=== Section Start ===
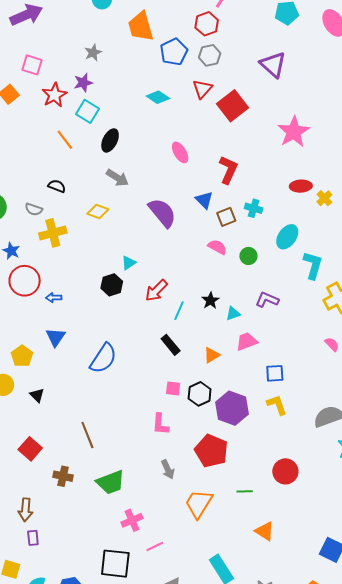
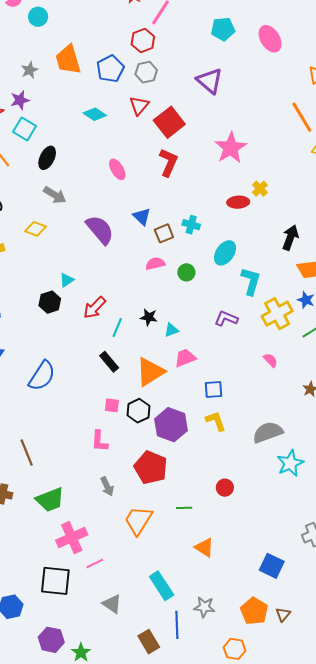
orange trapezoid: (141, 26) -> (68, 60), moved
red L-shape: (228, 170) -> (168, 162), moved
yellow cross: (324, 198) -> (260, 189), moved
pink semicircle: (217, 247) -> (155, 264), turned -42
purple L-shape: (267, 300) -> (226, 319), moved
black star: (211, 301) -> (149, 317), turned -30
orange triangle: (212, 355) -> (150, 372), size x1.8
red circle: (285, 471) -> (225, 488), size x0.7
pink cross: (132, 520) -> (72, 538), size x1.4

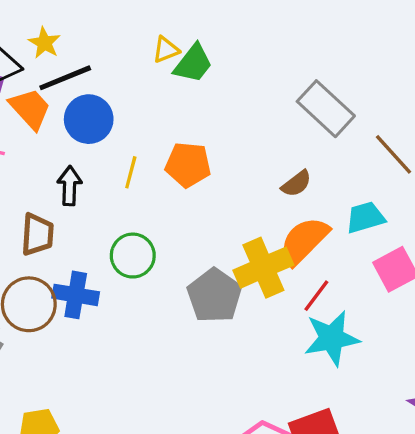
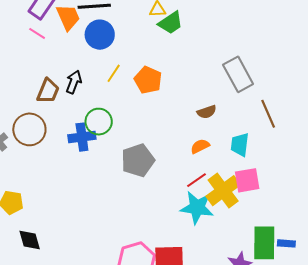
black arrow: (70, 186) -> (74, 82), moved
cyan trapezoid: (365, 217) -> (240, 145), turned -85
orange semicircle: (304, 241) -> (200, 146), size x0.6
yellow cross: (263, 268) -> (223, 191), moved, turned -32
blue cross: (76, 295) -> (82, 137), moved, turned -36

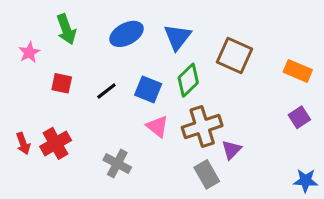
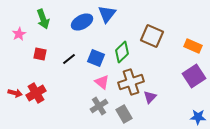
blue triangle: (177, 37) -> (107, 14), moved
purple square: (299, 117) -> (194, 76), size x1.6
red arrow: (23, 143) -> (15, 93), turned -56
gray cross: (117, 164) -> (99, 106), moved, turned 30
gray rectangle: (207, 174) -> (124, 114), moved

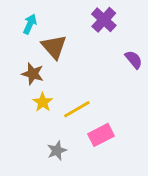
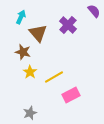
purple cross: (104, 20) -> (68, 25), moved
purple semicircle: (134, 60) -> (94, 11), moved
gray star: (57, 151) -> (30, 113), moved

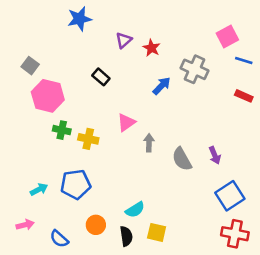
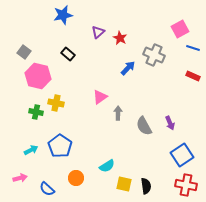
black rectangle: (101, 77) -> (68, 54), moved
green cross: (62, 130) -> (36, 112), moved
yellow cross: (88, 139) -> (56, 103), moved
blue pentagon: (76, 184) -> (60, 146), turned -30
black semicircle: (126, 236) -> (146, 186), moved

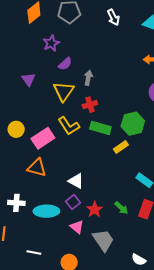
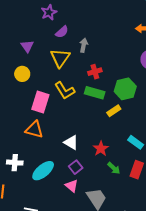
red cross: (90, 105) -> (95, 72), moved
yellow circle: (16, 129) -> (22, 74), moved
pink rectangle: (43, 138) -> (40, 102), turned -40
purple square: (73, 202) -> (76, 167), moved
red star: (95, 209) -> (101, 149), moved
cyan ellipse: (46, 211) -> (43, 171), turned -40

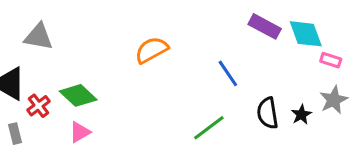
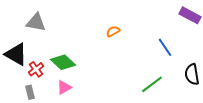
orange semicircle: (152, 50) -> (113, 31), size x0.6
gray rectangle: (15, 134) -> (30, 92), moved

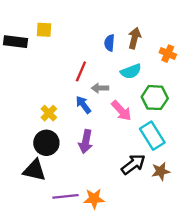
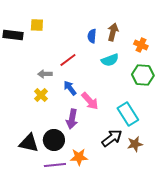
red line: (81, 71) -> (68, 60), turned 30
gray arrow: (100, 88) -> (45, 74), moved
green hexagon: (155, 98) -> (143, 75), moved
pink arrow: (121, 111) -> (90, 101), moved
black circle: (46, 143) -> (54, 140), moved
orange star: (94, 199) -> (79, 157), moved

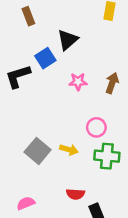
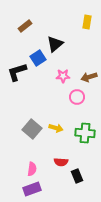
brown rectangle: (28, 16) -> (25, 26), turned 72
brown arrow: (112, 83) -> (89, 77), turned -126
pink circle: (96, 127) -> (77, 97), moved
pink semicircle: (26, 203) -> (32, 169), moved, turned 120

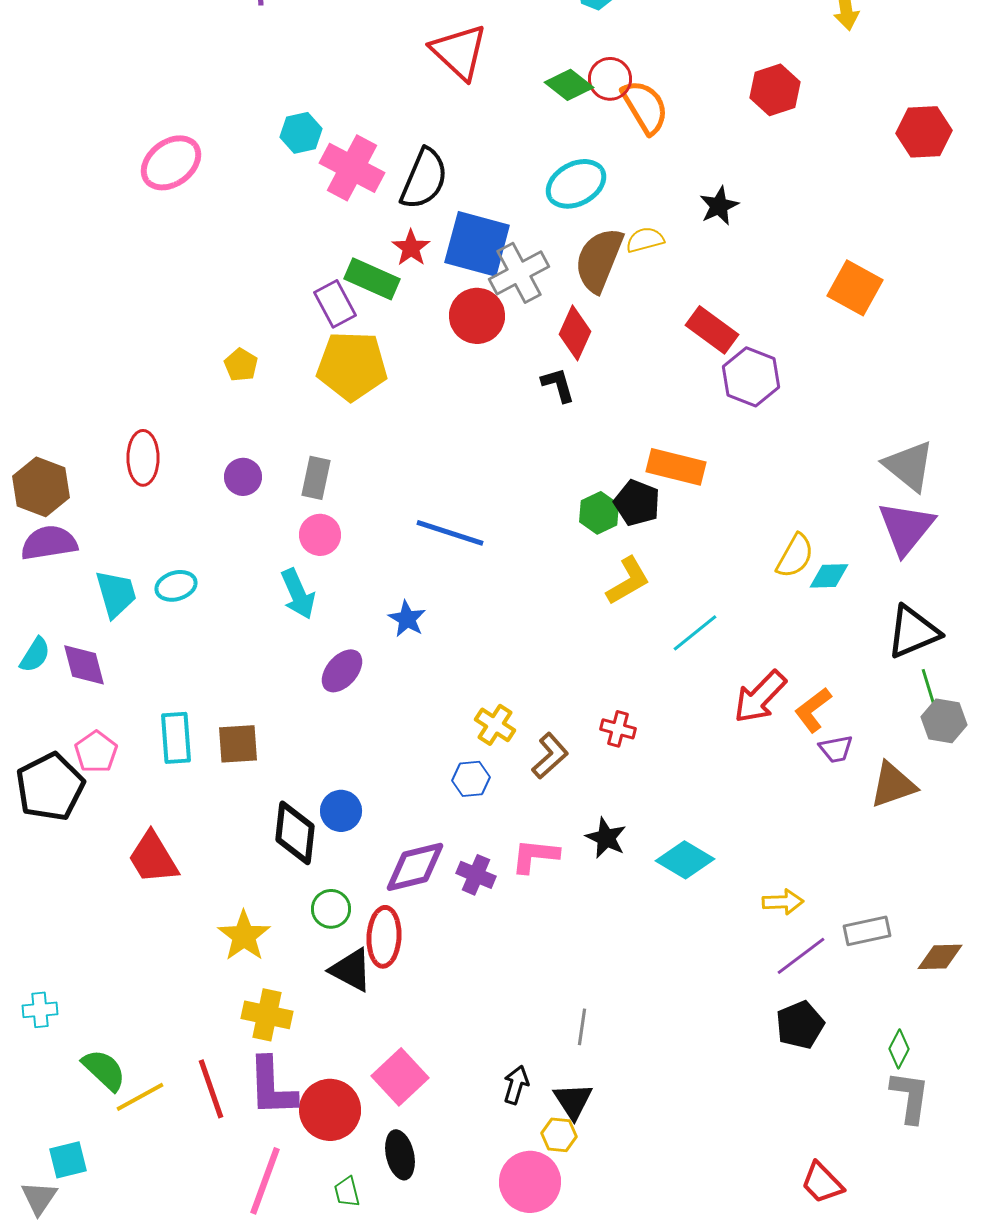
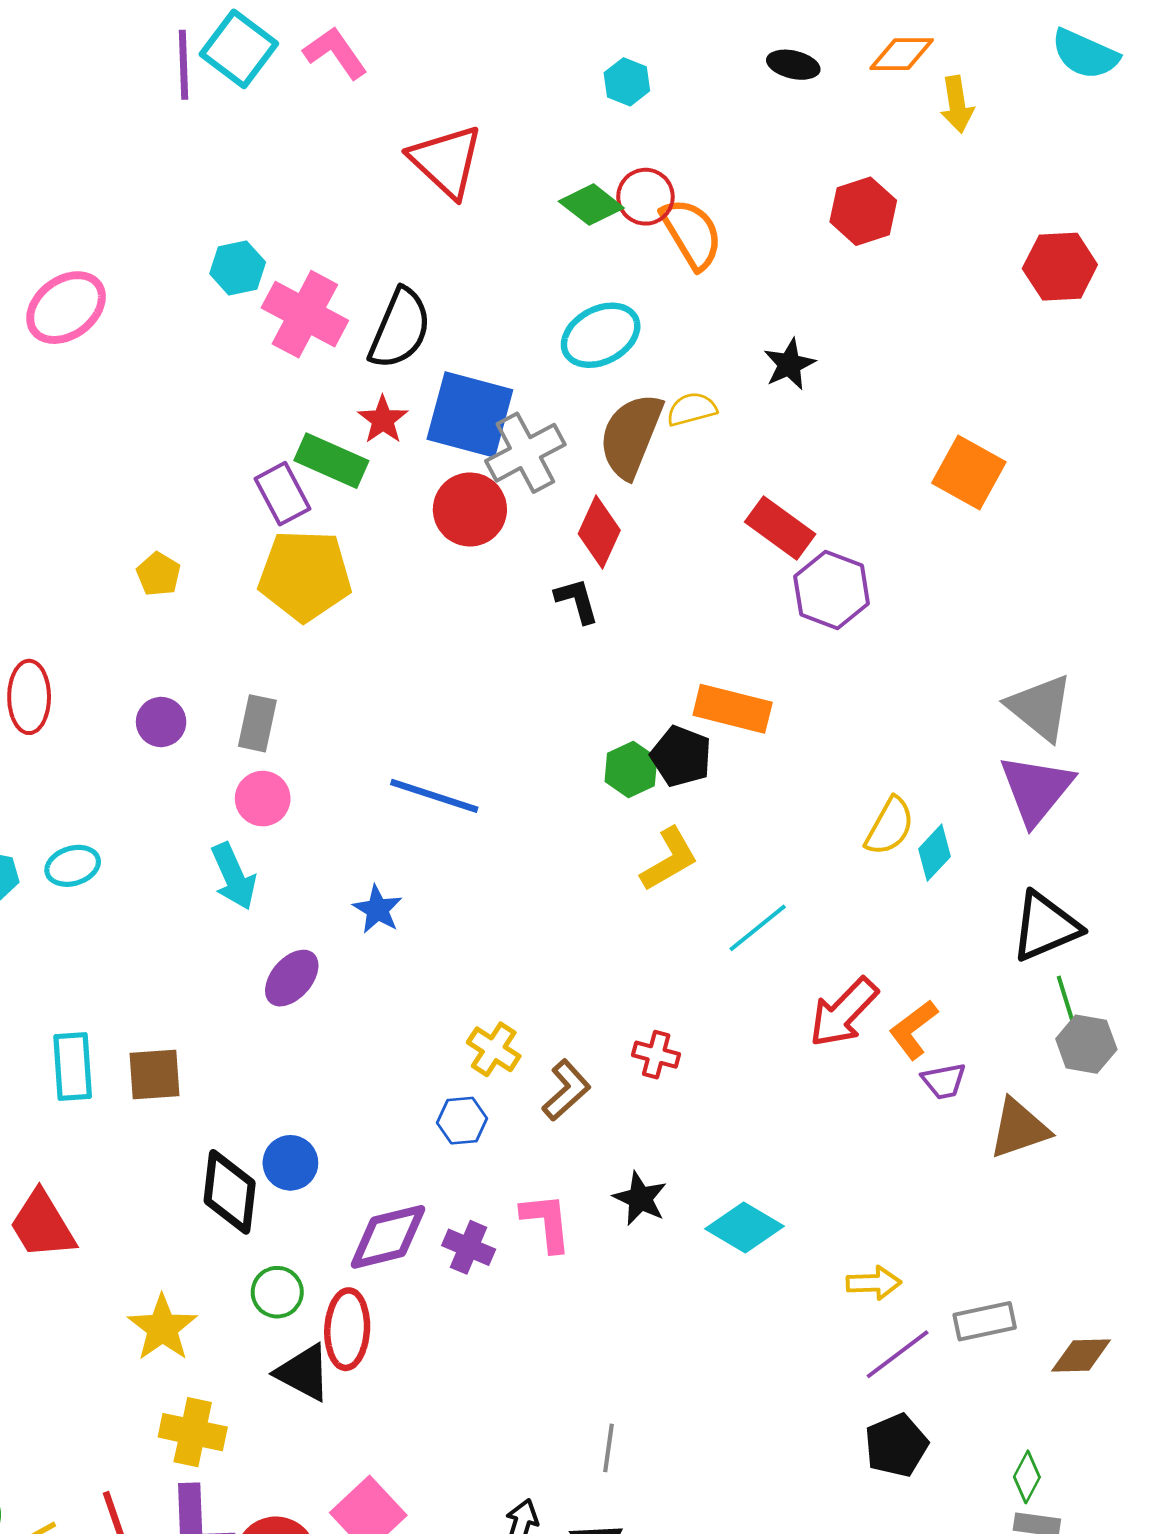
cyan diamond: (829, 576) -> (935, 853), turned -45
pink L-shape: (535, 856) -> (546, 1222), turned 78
=== Section End ===
**Task to complete:**
Beginning with the line that holds "purple cross: (104, 20) -> (68, 25), moved" and ending with the last line of the material above, extract every line exactly, pictures excluded.

**Exercise response:**
purple cross: (104, 20) -> (68, 25), moved
purple semicircle: (134, 60) -> (94, 11), moved
gray star: (57, 151) -> (30, 113), moved

black rectangle: (101, 77) -> (68, 54), moved
green cross: (62, 130) -> (36, 112), moved
yellow cross: (88, 139) -> (56, 103), moved
blue pentagon: (76, 184) -> (60, 146), turned -30
black semicircle: (126, 236) -> (146, 186), moved

red cross: (90, 105) -> (95, 72), moved
yellow circle: (16, 129) -> (22, 74), moved
pink rectangle: (43, 138) -> (40, 102), turned -40
purple square: (73, 202) -> (76, 167), moved
red star: (95, 209) -> (101, 149), moved
cyan ellipse: (46, 211) -> (43, 171), turned -40

orange semicircle: (152, 50) -> (113, 31), size x0.6
gray rectangle: (15, 134) -> (30, 92), moved

red line: (81, 71) -> (68, 60), turned 30
gray arrow: (100, 88) -> (45, 74), moved
green hexagon: (155, 98) -> (143, 75), moved
pink arrow: (121, 111) -> (90, 101), moved
black circle: (46, 143) -> (54, 140), moved
orange star: (94, 199) -> (79, 157), moved

brown rectangle: (28, 16) -> (25, 26), turned 72
brown arrow: (112, 83) -> (89, 77), turned -126
pink circle: (96, 127) -> (77, 97), moved
pink semicircle: (26, 203) -> (32, 169), moved, turned 120

cyan diamond: (829, 576) -> (935, 853), turned -45
pink L-shape: (535, 856) -> (546, 1222), turned 78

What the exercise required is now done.